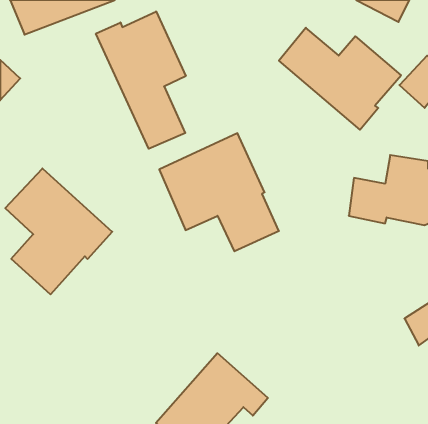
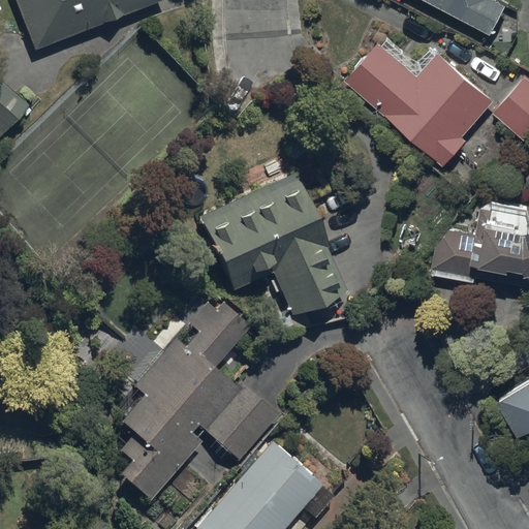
building: [96,11,186,149] -> none
building: [5,168,112,294] -> none
building: none -> [116,300,279,499]

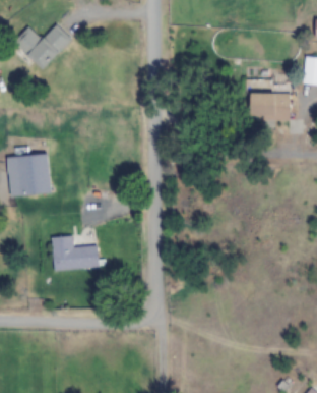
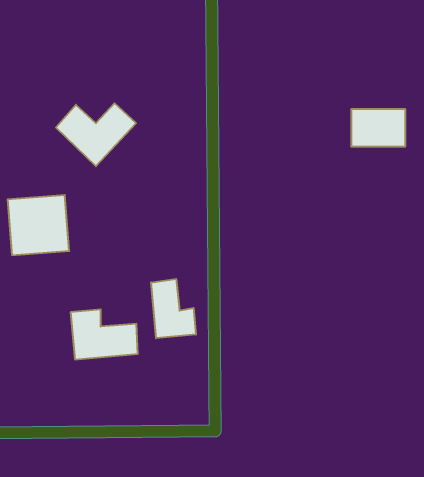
building: [14,25,71,70] -> [56,103,136,166]
building: none -> [151,279,196,338]

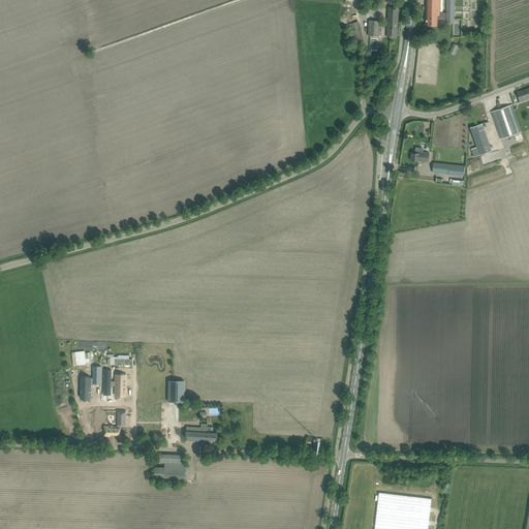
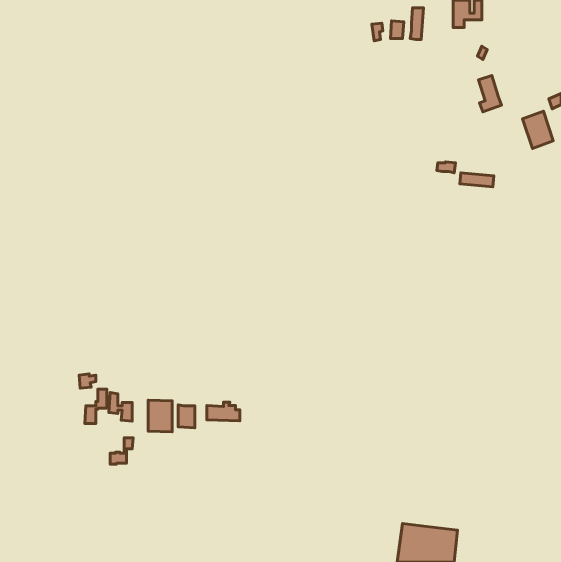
building: [469,123,491,157] -> [478,75,502,112]
building: none -> [148,400,172,432]
building: [185,424,216,441] -> [207,402,240,421]
building: [154,454,185,480] -> none

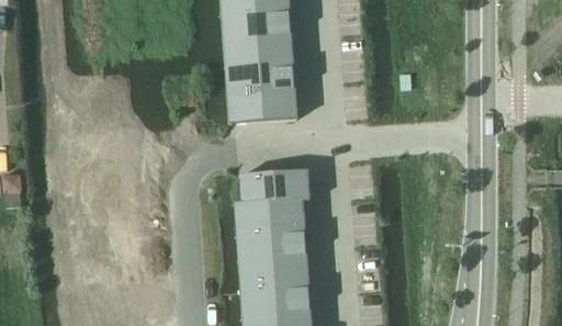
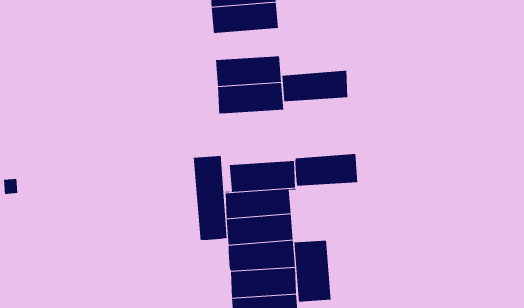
building: [223,34,292,67] -> [281,70,348,102]
building: none -> [295,153,358,186]
building: none -> [193,155,227,241]
building: none -> [294,240,331,302]

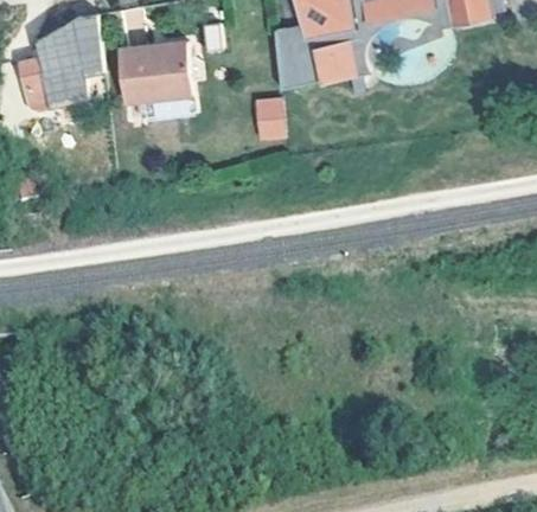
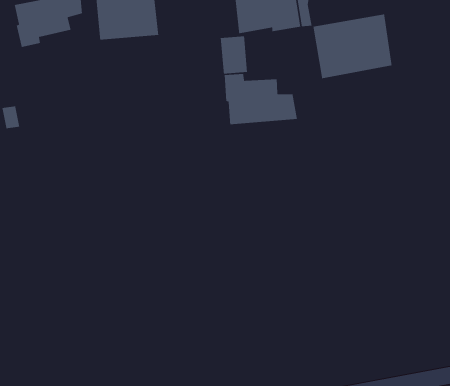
building: none -> [313,14,392,79]
building: none -> [224,73,298,125]

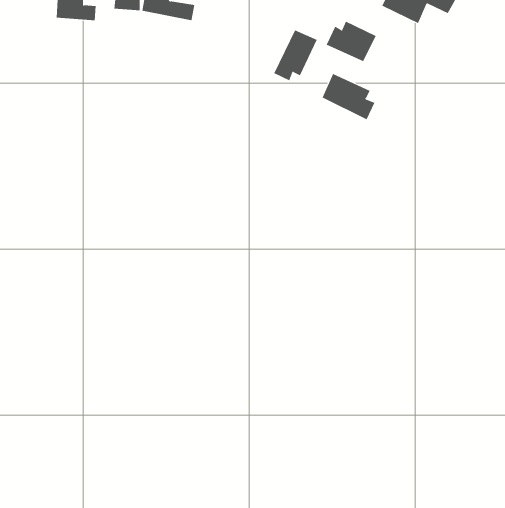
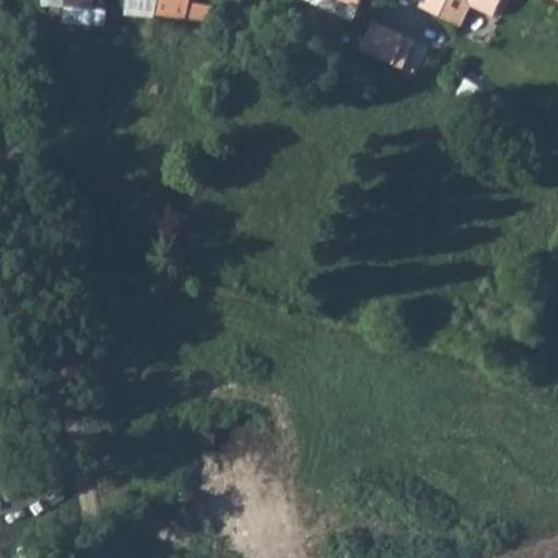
building: [273,30,317,81] -> none
building: [322,73,375,120] -> none

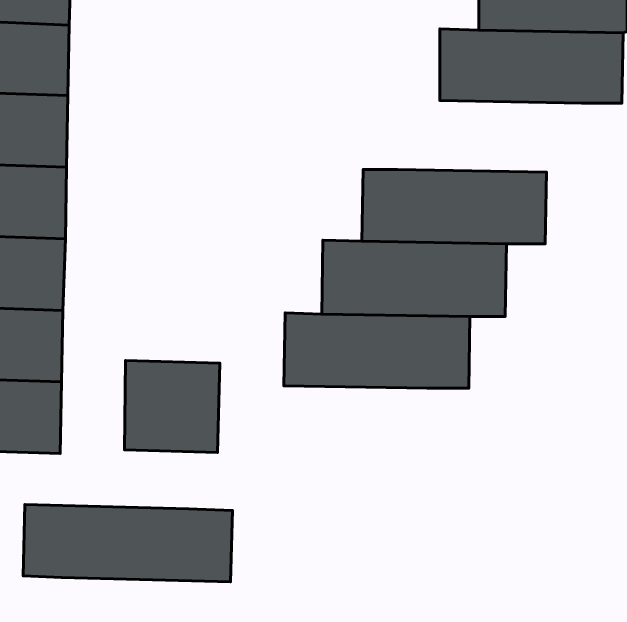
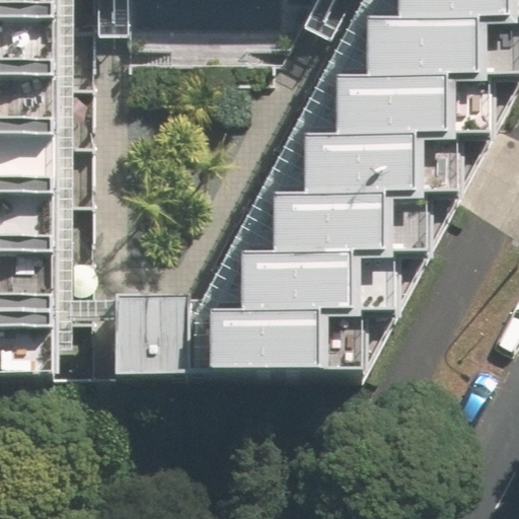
building: none -> [320,81,469,140]
building: none -> [196,310,345,368]
building: [23,504,232,582] -> none

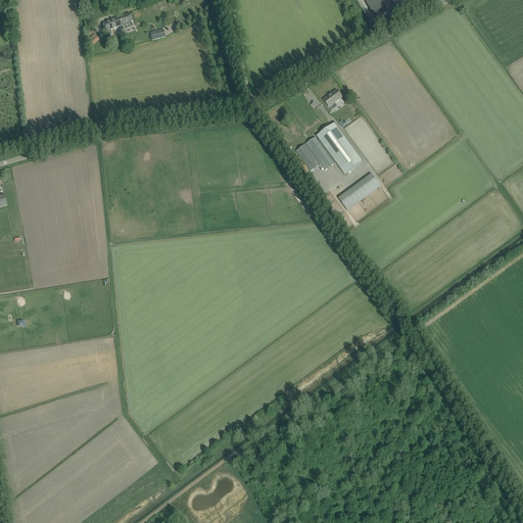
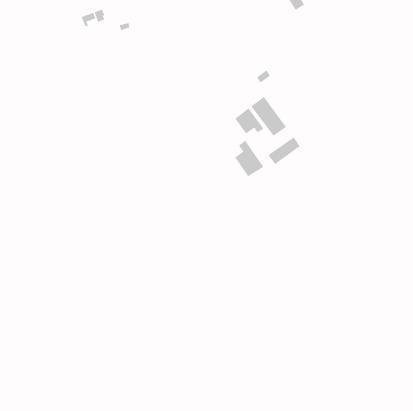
building: none -> [234,140,264,177]

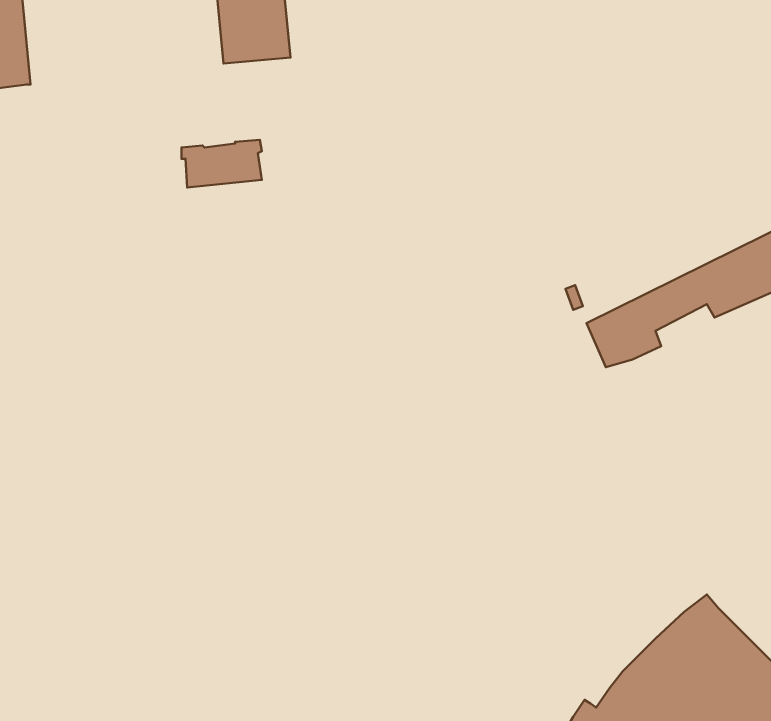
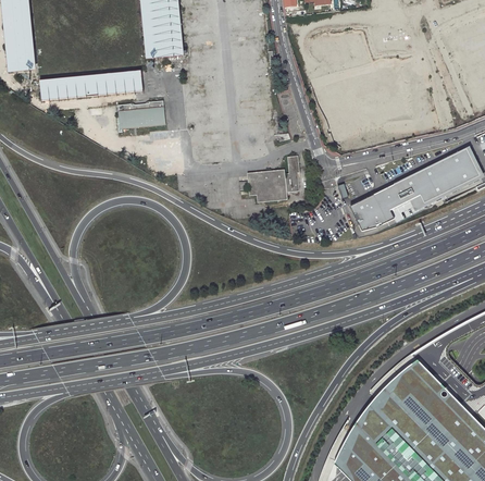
building: none -> [38,71,141,101]
building: none -> [249,157,301,202]

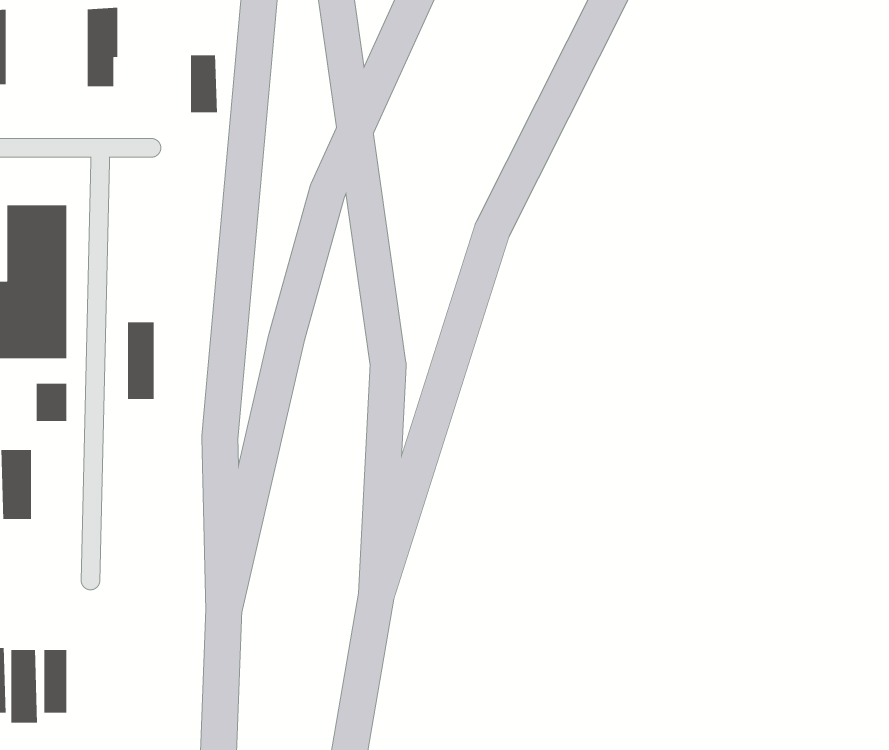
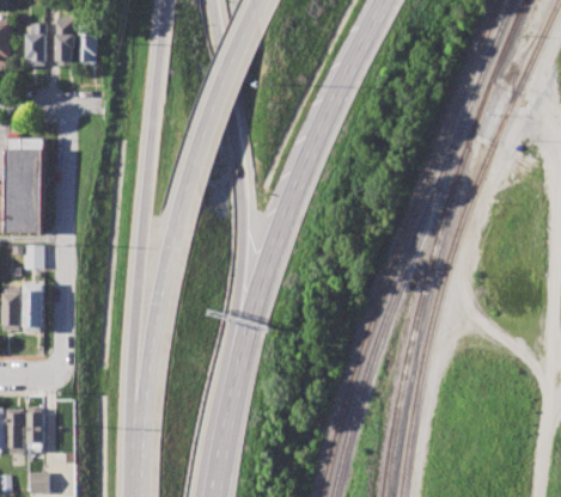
building: none -> [25,23,44,65]
building: [190,54,218,113] -> [79,29,96,65]
building: [127,321,155,400] -> [25,284,42,332]

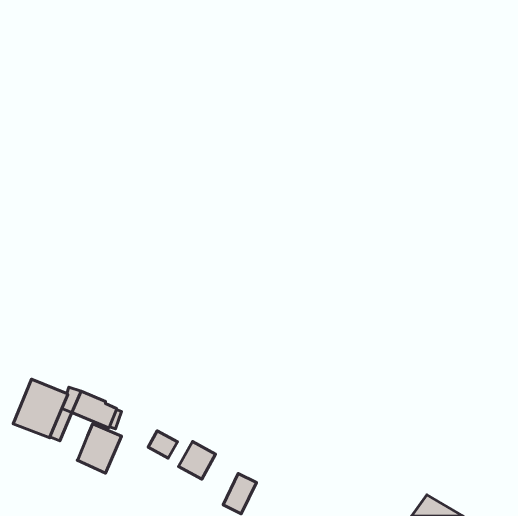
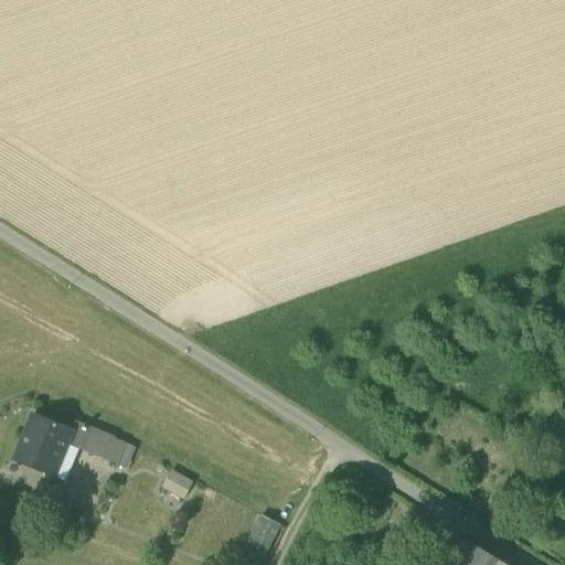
building: [77,424,121,473] -> none
building: [179,442,216,479] -> none

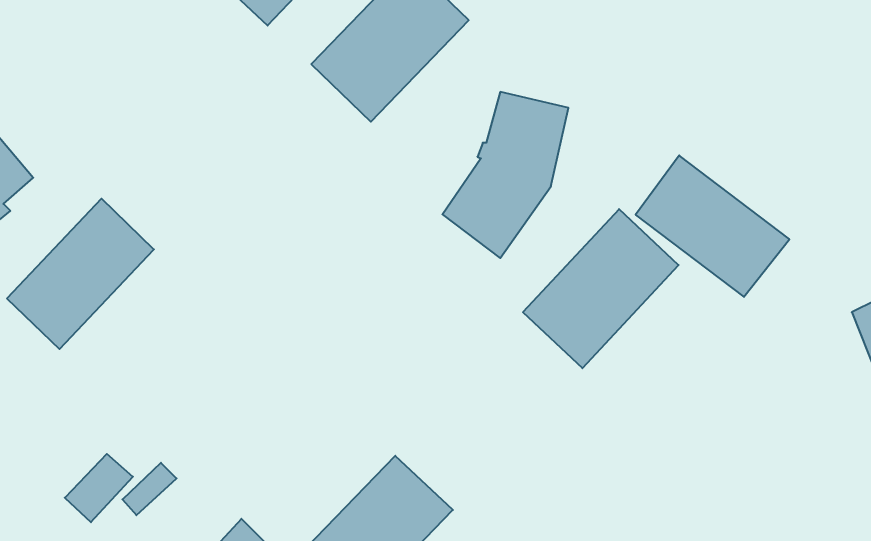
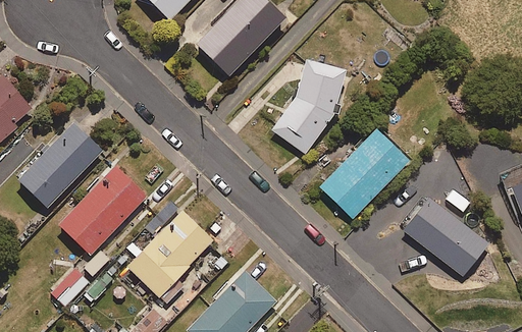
building: [636,155,789,297] -> [401,195,490,277]
building: none -> [57,164,148,256]
building: none -> [126,209,214,297]

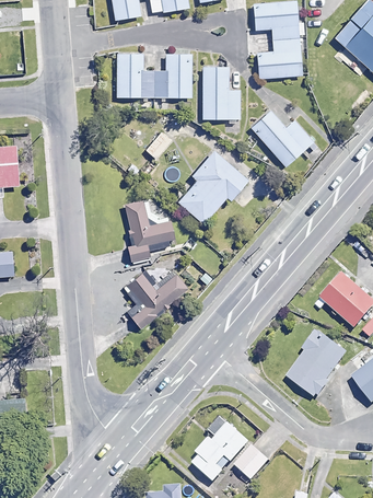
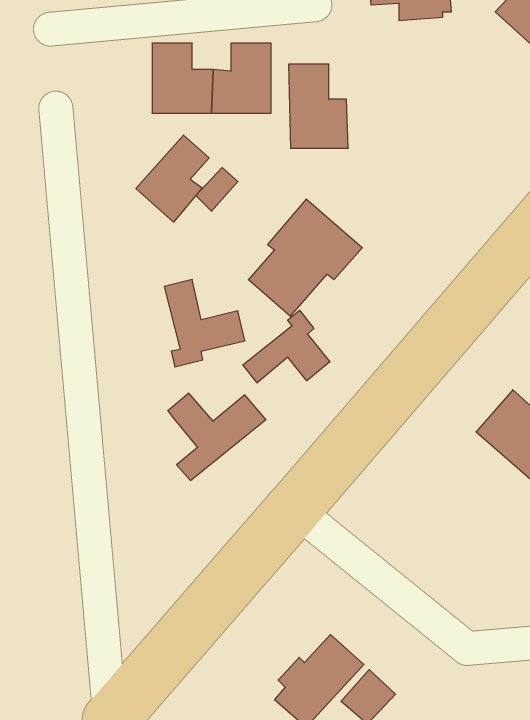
building: [256,37,302,79] -> none
building: none -> [136,135,209,222]
building: [252,112,313,166] -> none
building: none -> [243,310,330,383]
building: [284,331,343,397] -> none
.....
Assignment
Reproduce the data above exactly, but only from the line containing "building: [14,25,71,70] -> [56,103,136,166]" through the line containing "building: [77,424,121,473] -> none"; skip the pictures.

Written response
building: [14,25,71,70] -> [56,103,136,166]
building: none -> [151,279,196,338]

building: [469,123,491,157] -> [478,75,502,112]
building: none -> [148,400,172,432]
building: [185,424,216,441] -> [207,402,240,421]
building: [154,454,185,480] -> none

building: [223,34,292,67] -> [281,70,348,102]
building: none -> [295,153,358,186]
building: none -> [193,155,227,241]
building: none -> [294,240,331,302]

building: none -> [313,14,392,79]
building: none -> [224,73,298,125]

building: [273,30,317,81] -> none
building: [322,73,375,120] -> none

building: none -> [320,81,469,140]
building: none -> [196,310,345,368]
building: [23,504,232,582] -> none

building: none -> [234,140,264,177]

building: none -> [38,71,141,101]
building: none -> [249,157,301,202]

building: none -> [25,23,44,65]
building: [190,54,218,113] -> [79,29,96,65]
building: [127,321,155,400] -> [25,284,42,332]

building: [77,424,121,473] -> none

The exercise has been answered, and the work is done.